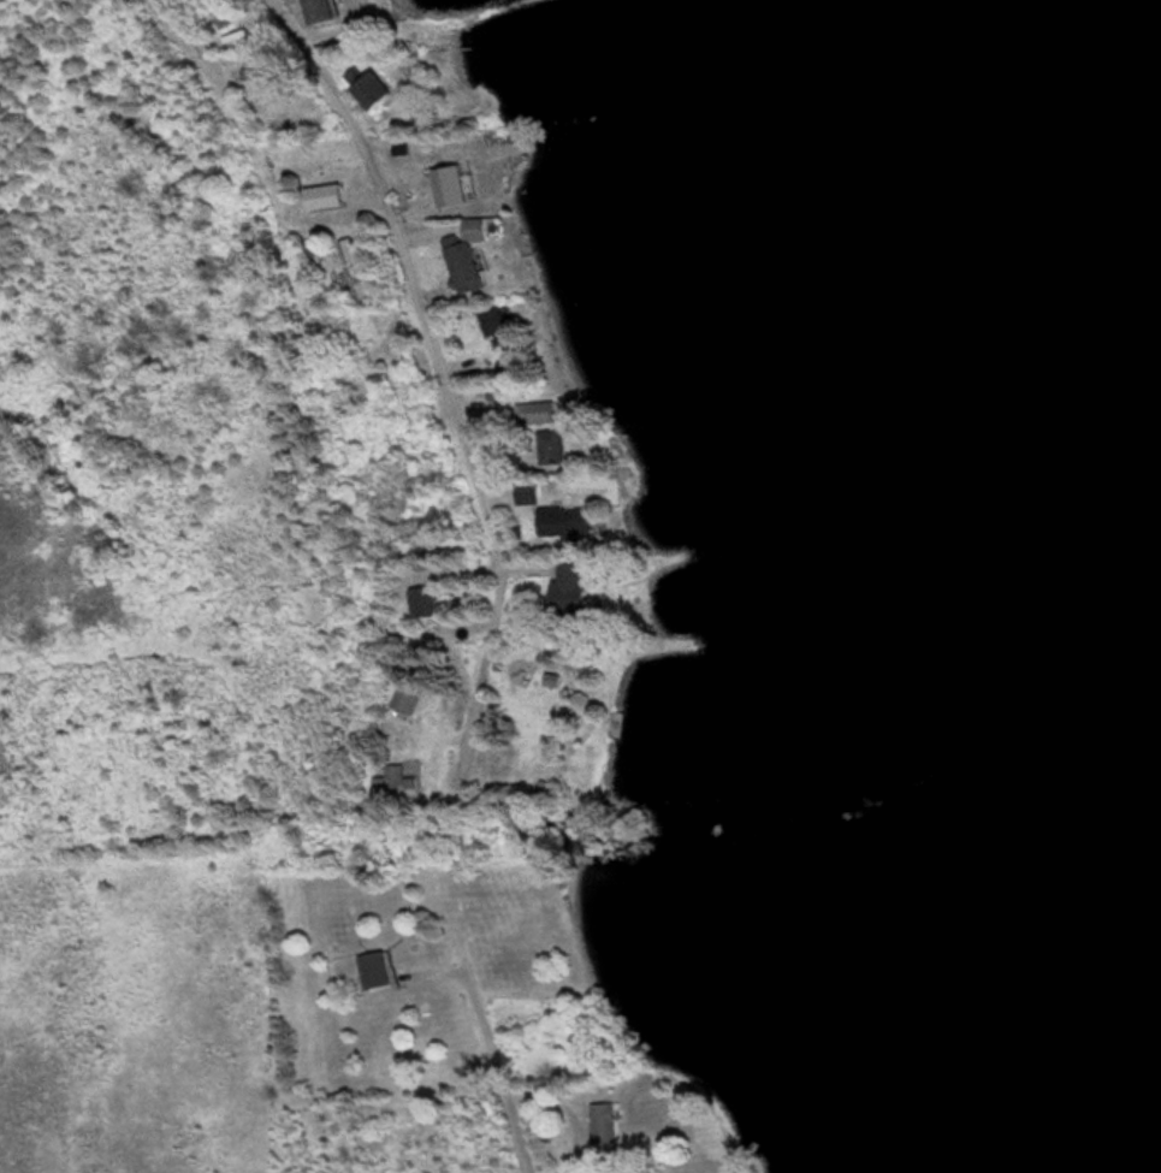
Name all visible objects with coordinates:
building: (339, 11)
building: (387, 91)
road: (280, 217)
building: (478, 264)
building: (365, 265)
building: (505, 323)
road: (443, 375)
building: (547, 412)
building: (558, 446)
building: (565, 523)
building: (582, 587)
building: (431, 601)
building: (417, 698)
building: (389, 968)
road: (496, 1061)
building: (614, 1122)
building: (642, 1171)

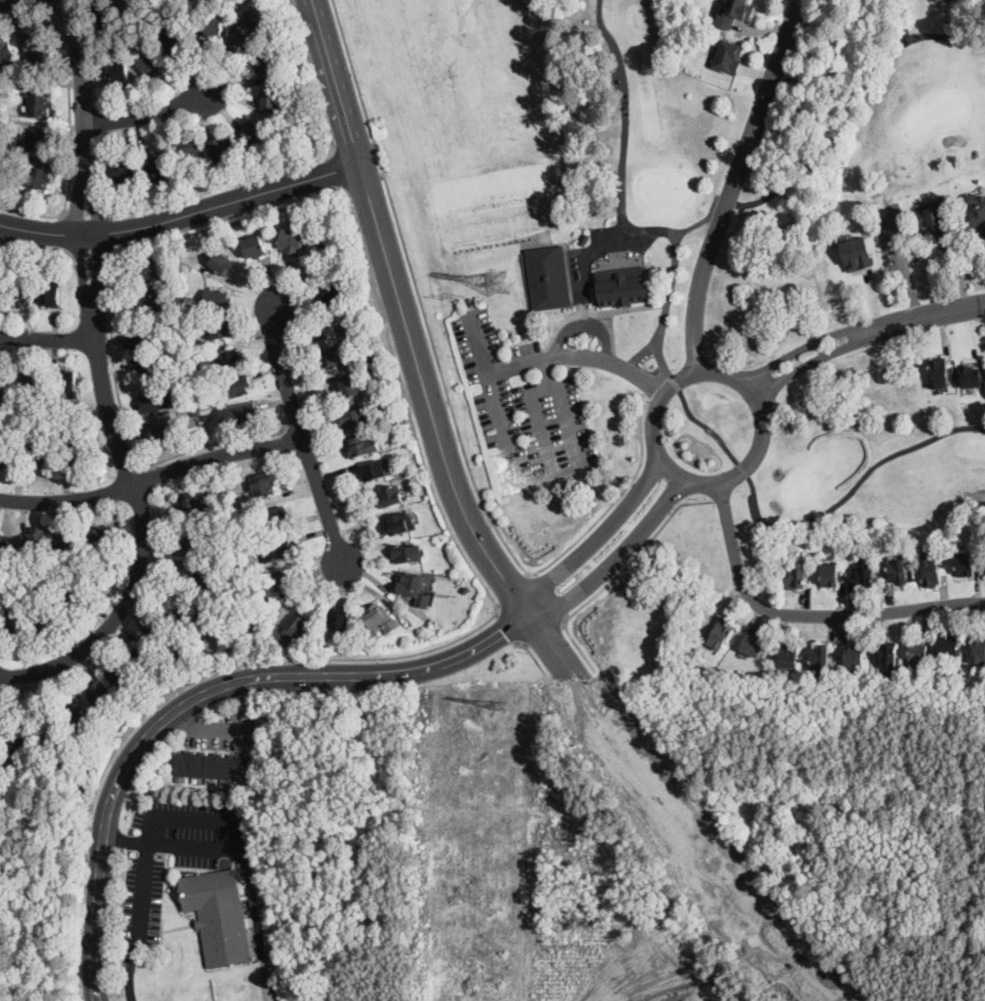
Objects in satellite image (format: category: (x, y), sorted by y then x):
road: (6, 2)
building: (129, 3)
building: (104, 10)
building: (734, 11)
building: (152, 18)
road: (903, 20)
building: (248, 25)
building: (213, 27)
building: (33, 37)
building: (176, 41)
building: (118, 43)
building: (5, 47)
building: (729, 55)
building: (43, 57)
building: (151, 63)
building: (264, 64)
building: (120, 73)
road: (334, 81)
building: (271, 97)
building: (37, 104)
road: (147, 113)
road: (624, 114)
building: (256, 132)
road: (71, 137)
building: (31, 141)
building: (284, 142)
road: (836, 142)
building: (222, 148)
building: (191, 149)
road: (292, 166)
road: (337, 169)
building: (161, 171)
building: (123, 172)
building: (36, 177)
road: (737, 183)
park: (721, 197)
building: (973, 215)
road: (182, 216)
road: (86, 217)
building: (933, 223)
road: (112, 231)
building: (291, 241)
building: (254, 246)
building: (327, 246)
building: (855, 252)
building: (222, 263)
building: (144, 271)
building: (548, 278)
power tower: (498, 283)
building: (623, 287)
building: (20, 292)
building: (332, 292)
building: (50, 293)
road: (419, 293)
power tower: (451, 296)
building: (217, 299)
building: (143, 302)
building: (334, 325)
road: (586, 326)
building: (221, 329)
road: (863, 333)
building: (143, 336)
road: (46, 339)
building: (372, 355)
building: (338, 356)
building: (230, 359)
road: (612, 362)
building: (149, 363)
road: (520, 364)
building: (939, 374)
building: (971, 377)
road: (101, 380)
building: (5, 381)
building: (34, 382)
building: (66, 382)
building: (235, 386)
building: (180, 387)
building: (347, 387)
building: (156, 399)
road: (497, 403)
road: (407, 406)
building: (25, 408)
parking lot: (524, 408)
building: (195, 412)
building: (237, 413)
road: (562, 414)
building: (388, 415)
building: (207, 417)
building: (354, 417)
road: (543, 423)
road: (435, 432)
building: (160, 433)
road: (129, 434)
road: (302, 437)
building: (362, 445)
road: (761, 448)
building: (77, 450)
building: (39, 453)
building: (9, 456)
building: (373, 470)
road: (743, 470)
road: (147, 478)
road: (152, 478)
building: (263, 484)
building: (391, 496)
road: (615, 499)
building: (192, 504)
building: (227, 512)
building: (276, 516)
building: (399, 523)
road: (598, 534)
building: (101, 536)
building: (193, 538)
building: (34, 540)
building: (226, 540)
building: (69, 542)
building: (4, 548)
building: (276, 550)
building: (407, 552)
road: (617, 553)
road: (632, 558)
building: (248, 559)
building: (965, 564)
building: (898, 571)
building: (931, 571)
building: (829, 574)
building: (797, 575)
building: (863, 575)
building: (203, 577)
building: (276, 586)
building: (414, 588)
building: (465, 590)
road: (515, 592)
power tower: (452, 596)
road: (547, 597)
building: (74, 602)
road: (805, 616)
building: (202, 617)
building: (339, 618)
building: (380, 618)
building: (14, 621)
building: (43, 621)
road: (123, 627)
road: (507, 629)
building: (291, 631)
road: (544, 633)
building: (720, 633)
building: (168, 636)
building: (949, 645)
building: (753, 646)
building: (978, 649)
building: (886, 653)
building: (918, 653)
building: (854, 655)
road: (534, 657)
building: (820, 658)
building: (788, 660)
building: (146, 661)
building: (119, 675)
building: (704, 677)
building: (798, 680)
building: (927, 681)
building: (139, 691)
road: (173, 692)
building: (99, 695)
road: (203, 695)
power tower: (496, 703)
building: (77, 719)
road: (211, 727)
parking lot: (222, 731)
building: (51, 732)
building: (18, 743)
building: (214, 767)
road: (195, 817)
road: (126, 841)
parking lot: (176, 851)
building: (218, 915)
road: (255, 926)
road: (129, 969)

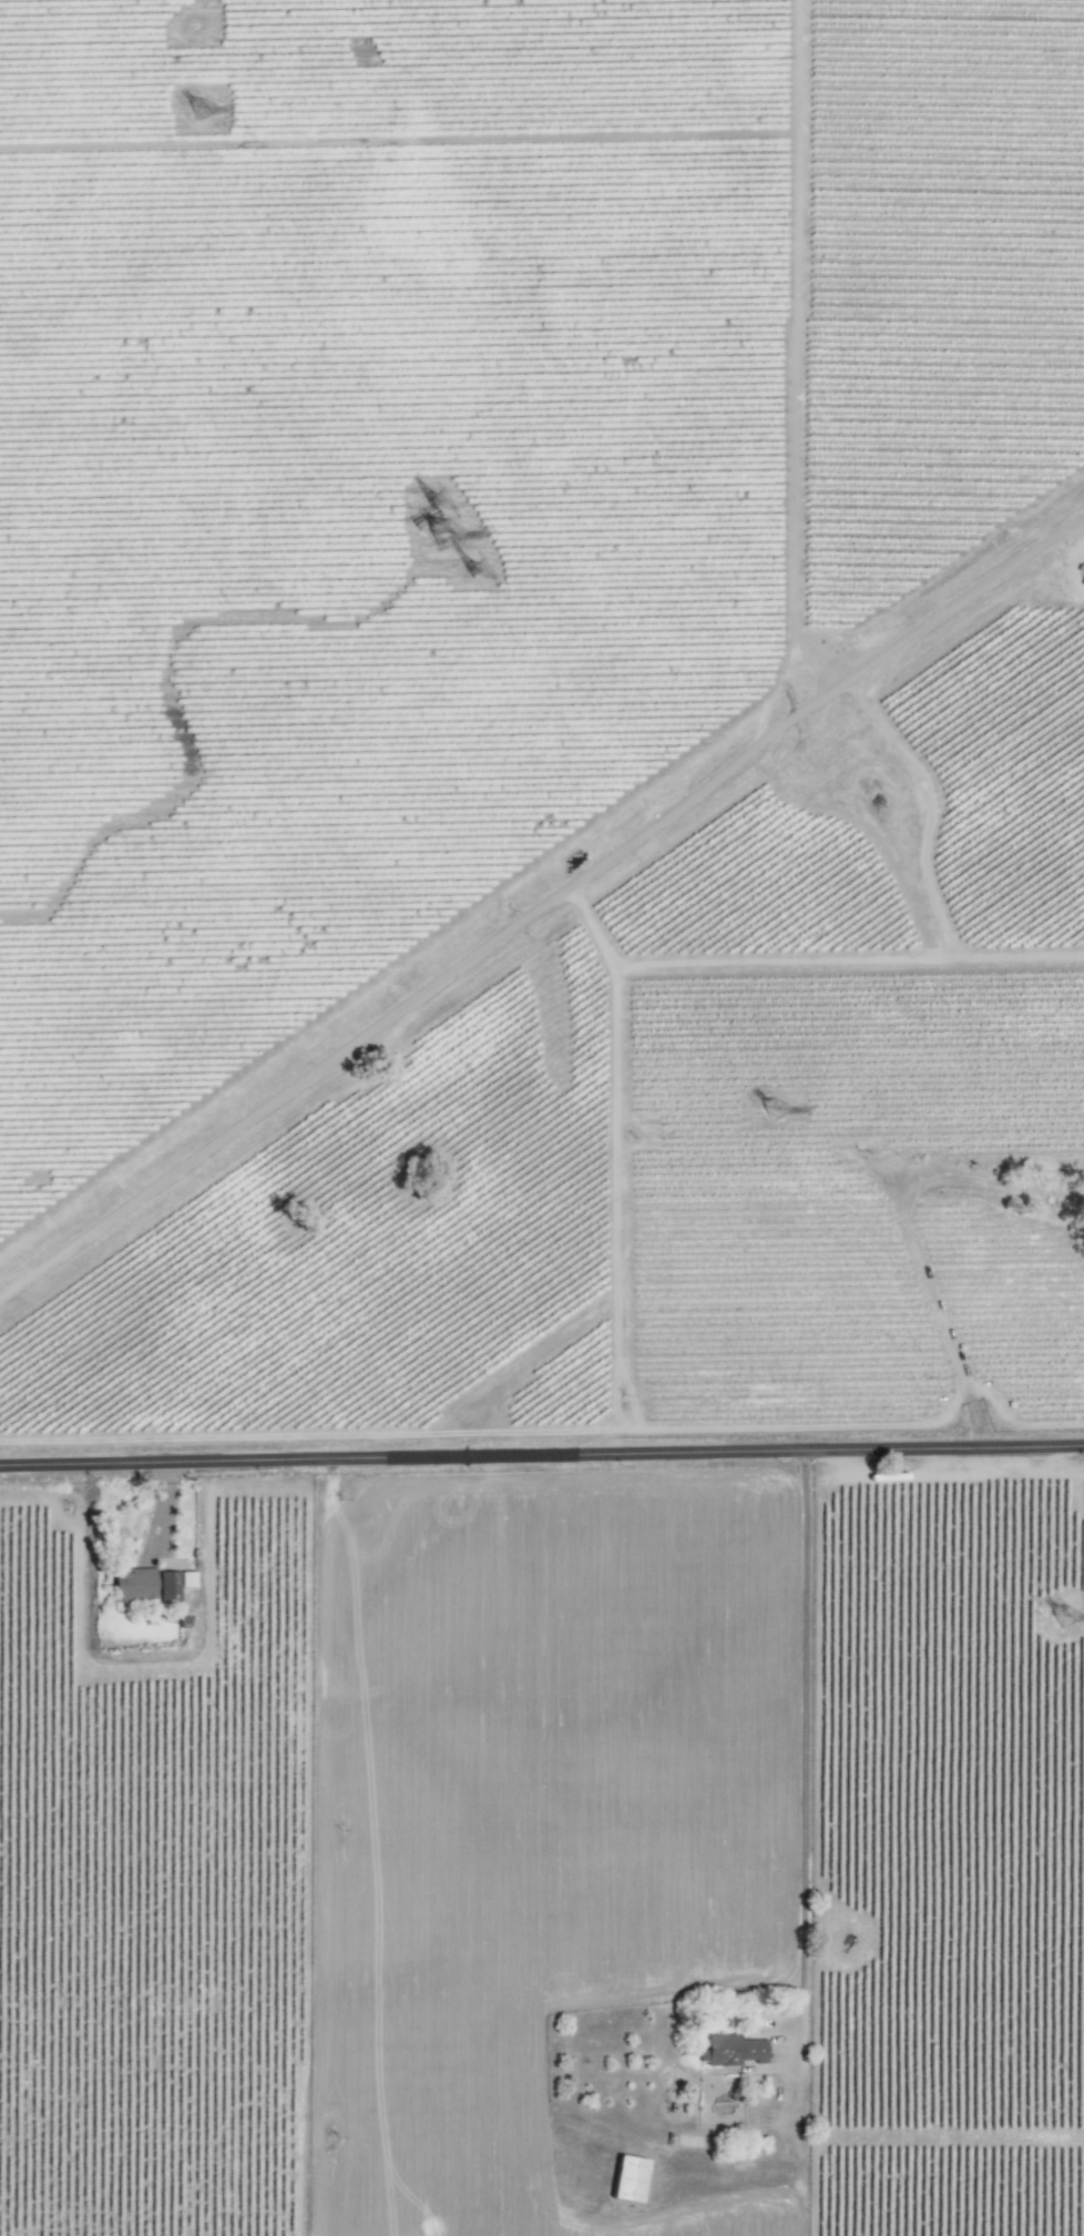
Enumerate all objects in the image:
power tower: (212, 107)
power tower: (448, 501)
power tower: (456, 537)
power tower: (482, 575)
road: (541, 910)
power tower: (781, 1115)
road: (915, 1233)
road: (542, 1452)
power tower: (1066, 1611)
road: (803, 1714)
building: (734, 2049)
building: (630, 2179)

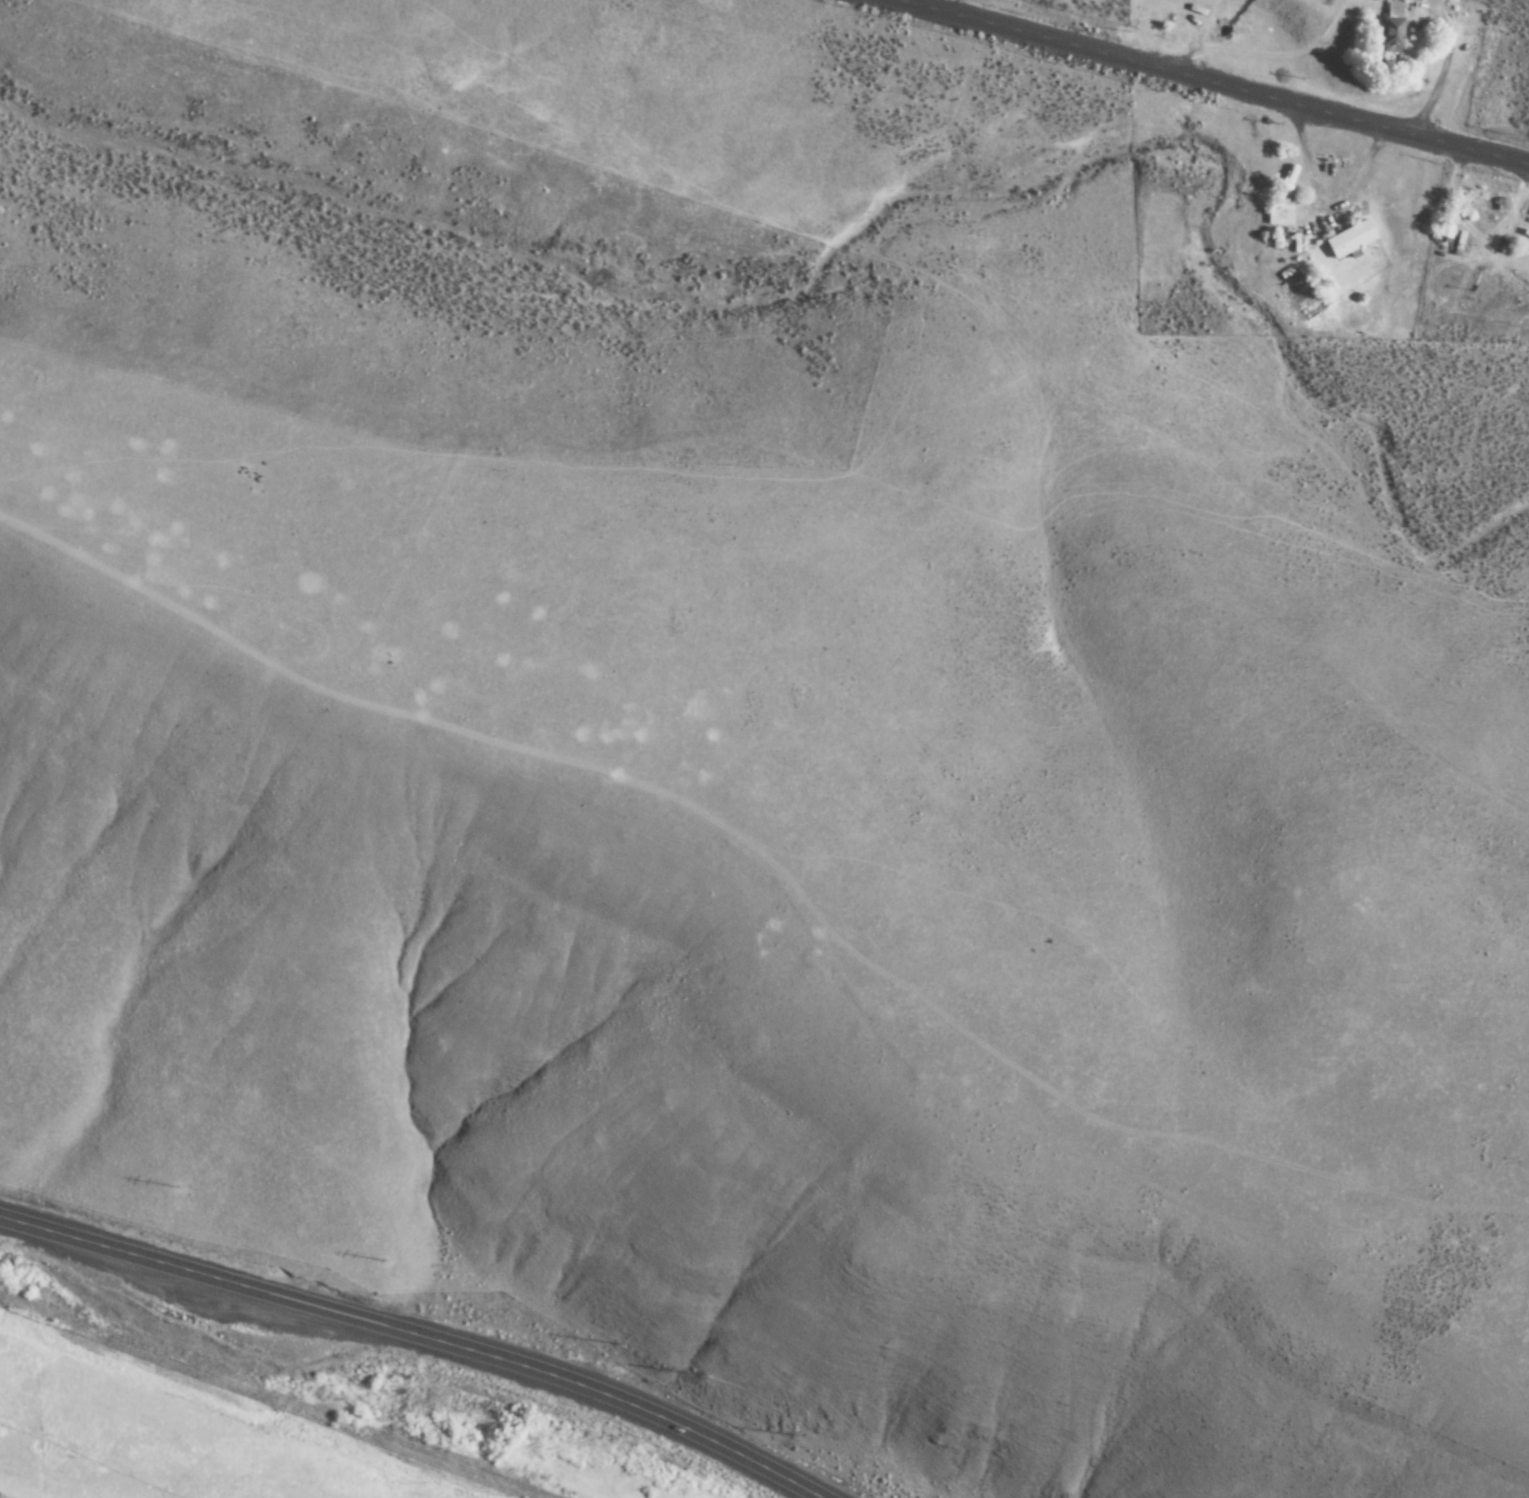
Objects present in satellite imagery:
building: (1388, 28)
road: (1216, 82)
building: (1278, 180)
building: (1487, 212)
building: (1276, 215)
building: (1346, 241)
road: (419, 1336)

:::::

Task description: The expected output is the lines from the line that contains "Enumerate all objects" through the last line of the material, reproduced exactly, with both ends present and pictures absent.

Answer section:
Enumerate all objects in the image:
power tower: (212, 107)
power tower: (448, 501)
power tower: (456, 537)
power tower: (482, 575)
road: (541, 910)
power tower: (781, 1115)
road: (915, 1233)
road: (542, 1452)
power tower: (1066, 1611)
road: (803, 1714)
building: (734, 2049)
building: (630, 2179)

Objects present in satellite imagery:
building: (1388, 28)
road: (1216, 82)
building: (1278, 180)
building: (1487, 212)
building: (1276, 215)
building: (1346, 241)
road: (419, 1336)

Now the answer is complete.